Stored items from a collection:
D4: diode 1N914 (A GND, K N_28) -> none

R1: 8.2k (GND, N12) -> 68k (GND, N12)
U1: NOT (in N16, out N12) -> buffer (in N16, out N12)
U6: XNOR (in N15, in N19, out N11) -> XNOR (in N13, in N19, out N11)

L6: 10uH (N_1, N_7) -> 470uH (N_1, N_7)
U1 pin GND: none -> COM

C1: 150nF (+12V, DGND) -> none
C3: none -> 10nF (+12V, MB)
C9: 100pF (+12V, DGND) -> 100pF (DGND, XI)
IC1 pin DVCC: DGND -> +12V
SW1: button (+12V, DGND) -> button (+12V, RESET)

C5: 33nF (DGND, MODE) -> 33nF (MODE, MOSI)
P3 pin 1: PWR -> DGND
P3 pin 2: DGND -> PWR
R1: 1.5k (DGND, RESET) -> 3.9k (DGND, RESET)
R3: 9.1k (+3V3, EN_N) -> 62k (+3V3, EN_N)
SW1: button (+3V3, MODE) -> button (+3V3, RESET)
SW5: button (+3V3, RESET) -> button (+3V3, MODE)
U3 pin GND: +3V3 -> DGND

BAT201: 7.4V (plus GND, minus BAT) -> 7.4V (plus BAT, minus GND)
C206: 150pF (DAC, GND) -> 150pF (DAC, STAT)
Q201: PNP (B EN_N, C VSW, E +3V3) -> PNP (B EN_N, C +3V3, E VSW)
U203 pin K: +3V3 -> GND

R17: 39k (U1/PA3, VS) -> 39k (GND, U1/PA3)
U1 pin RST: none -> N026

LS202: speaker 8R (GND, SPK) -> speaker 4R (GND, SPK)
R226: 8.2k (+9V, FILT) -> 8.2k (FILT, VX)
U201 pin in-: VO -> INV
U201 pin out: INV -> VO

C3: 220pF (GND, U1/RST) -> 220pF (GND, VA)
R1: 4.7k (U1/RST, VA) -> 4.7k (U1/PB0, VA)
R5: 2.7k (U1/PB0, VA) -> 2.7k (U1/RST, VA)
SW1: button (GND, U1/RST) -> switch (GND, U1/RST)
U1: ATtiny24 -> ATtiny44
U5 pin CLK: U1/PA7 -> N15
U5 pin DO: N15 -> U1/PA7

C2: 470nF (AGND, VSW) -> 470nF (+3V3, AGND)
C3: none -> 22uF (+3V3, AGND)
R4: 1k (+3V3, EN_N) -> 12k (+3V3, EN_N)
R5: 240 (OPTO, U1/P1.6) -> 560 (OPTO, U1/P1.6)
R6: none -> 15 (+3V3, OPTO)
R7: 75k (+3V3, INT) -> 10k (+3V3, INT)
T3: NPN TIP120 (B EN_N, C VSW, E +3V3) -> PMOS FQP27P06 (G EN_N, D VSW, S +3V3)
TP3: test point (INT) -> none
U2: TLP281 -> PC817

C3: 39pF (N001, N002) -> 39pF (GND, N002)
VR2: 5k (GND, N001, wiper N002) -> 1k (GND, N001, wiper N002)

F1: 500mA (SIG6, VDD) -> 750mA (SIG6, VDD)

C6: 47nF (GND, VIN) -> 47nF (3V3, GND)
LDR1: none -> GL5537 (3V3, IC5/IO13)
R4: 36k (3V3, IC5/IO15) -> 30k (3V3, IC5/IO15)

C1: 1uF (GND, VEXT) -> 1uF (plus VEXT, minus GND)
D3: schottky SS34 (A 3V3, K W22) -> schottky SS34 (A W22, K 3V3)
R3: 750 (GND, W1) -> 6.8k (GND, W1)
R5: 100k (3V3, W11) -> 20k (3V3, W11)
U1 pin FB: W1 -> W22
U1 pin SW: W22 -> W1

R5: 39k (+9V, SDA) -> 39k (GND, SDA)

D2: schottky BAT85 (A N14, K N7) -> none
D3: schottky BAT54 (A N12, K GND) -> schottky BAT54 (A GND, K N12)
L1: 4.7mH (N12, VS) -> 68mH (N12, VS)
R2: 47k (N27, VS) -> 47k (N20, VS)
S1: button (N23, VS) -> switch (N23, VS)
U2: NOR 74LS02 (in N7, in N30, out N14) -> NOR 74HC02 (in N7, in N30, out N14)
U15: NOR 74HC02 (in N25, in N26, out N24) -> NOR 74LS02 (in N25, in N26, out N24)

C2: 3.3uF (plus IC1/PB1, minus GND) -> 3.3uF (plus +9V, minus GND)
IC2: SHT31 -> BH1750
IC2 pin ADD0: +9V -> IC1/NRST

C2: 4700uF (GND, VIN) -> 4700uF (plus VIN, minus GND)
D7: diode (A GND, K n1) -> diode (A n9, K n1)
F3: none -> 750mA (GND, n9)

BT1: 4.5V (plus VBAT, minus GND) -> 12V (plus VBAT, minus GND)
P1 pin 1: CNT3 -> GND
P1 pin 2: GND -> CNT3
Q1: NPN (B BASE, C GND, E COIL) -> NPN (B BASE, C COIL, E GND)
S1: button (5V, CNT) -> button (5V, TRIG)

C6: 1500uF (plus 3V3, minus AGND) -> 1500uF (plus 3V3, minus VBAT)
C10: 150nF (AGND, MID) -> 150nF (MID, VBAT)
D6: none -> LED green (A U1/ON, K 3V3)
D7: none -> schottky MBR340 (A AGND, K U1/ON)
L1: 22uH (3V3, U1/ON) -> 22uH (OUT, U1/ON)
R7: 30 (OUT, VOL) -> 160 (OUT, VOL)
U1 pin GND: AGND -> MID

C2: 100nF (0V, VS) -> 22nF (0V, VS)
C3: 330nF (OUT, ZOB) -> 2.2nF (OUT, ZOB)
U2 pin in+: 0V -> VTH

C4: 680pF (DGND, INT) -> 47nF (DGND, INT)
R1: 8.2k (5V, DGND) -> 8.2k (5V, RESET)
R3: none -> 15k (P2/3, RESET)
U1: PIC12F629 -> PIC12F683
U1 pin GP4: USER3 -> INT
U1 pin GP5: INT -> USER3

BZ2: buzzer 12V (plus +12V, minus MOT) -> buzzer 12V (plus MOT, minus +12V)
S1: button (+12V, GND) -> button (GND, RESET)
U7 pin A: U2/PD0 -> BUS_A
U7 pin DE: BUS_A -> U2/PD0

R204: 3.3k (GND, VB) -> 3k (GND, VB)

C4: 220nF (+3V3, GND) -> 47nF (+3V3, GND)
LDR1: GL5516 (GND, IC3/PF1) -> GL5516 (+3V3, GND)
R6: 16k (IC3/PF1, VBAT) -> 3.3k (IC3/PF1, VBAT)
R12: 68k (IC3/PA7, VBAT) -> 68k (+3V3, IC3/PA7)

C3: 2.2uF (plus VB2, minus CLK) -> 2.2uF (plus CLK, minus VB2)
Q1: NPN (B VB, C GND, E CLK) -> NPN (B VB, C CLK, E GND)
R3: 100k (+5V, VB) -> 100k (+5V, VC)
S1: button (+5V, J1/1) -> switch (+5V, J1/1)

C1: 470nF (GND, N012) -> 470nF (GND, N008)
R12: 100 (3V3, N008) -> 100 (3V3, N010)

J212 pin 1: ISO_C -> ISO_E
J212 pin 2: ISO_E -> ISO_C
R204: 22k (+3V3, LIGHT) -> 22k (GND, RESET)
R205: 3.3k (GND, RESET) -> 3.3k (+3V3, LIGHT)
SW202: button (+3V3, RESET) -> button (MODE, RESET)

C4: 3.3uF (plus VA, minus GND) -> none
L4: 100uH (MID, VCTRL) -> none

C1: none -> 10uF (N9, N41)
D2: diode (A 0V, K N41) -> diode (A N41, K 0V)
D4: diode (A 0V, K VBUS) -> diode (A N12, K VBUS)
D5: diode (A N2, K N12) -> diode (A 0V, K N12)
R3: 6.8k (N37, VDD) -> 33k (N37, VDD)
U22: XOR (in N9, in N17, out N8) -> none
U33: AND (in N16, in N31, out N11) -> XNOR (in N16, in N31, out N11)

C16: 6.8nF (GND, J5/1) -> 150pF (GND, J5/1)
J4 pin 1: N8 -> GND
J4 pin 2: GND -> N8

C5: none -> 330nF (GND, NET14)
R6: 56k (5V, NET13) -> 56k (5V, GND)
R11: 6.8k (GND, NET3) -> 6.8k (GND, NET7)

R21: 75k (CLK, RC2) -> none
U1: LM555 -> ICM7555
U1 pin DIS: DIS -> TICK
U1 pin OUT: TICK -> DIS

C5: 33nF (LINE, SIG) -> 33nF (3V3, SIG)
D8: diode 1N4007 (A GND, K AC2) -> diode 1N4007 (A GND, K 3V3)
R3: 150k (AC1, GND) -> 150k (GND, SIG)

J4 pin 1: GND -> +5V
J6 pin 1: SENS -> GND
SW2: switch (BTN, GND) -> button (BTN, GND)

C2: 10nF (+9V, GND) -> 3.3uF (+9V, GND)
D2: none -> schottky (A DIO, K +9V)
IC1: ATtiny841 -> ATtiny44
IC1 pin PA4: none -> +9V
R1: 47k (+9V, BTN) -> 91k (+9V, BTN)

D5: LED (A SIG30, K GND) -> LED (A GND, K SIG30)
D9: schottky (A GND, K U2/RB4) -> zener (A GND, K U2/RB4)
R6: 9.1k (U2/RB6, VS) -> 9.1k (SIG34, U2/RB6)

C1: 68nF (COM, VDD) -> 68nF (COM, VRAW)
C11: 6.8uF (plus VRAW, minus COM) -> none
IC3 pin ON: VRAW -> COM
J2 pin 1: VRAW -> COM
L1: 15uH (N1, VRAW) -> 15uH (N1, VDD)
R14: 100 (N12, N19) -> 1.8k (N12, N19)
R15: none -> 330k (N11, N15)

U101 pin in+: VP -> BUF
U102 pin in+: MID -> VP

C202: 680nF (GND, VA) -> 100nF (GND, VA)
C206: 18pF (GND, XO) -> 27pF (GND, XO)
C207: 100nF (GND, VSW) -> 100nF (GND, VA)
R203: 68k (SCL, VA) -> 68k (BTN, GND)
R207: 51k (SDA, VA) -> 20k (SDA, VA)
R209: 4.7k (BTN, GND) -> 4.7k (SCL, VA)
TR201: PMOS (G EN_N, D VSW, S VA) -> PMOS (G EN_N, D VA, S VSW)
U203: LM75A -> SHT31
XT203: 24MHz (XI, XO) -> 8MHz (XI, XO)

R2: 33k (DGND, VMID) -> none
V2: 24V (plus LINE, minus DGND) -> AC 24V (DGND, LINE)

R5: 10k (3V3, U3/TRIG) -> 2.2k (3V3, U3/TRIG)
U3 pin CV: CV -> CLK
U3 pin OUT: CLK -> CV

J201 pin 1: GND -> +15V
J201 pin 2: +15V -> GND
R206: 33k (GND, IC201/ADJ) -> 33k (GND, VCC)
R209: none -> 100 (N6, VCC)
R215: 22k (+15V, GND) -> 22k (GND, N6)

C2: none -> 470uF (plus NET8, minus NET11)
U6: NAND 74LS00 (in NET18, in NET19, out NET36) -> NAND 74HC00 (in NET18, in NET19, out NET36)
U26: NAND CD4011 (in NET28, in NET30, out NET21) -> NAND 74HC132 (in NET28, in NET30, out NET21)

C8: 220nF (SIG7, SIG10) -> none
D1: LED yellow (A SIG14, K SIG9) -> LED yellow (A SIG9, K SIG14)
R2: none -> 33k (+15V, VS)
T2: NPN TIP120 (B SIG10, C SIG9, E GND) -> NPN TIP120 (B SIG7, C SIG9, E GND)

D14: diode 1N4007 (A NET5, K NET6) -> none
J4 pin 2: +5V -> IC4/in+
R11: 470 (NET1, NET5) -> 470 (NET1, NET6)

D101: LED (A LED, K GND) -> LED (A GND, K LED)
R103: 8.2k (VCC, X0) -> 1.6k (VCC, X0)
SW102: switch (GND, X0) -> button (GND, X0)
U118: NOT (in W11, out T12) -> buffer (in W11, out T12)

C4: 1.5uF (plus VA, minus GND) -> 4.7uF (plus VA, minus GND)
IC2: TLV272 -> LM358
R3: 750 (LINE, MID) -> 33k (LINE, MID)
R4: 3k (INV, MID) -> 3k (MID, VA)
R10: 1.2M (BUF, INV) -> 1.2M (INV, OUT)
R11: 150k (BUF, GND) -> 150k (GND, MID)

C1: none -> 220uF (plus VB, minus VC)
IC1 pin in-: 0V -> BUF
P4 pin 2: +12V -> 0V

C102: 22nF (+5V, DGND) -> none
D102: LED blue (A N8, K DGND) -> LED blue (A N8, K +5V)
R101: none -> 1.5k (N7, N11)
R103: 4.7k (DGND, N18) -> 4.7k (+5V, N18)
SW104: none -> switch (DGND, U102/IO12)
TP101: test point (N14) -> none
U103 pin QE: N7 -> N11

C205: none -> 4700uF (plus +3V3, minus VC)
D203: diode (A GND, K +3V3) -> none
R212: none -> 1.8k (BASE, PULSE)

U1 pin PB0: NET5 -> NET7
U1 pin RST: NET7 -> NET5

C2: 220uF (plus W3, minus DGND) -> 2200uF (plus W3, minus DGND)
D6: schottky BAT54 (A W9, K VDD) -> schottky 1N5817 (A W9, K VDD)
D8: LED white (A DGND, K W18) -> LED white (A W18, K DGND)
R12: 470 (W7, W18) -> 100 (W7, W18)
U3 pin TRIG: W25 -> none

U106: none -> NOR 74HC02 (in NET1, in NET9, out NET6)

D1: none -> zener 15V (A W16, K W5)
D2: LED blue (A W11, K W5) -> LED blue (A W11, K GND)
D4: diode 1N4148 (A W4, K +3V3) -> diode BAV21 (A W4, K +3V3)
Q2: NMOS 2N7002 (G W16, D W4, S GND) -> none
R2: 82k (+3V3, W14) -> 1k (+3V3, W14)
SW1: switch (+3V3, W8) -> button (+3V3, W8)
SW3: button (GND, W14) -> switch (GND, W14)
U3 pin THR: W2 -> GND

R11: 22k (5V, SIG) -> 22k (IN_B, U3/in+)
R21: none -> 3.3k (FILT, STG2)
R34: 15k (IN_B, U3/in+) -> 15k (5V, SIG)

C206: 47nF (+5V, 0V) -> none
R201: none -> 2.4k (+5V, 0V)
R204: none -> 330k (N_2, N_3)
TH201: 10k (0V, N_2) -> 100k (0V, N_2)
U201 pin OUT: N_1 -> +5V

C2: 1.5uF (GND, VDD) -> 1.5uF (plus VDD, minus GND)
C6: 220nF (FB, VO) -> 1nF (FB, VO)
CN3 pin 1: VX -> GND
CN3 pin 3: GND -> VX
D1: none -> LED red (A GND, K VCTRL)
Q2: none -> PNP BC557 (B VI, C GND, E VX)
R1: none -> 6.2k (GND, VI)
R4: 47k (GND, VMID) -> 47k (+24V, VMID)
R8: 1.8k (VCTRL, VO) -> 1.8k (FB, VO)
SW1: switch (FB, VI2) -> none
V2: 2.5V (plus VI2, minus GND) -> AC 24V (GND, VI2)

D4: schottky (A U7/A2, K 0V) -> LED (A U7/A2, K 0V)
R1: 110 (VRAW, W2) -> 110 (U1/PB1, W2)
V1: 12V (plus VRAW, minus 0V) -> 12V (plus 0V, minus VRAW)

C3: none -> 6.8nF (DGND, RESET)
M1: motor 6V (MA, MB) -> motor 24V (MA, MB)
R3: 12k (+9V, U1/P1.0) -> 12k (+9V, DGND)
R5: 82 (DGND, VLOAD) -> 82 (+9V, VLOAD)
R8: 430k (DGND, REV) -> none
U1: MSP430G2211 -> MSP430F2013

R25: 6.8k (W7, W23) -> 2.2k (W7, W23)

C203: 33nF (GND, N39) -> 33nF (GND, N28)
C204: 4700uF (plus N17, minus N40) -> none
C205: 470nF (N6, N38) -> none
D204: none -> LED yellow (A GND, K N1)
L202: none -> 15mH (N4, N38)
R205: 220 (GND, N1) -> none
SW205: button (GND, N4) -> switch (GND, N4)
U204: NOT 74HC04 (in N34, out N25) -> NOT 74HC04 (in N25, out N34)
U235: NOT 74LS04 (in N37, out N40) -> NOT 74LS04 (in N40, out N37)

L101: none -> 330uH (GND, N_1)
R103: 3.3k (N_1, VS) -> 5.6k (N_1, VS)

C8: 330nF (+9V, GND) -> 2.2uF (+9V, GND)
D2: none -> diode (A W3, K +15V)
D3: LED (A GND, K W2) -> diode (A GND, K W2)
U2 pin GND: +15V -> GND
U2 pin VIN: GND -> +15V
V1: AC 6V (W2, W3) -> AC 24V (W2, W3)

Work to complete:
When a line of the records includes "TICK", that line belongs in the answer.

Solution:
U1 pin DIS: DIS -> TICK
U1 pin OUT: TICK -> DIS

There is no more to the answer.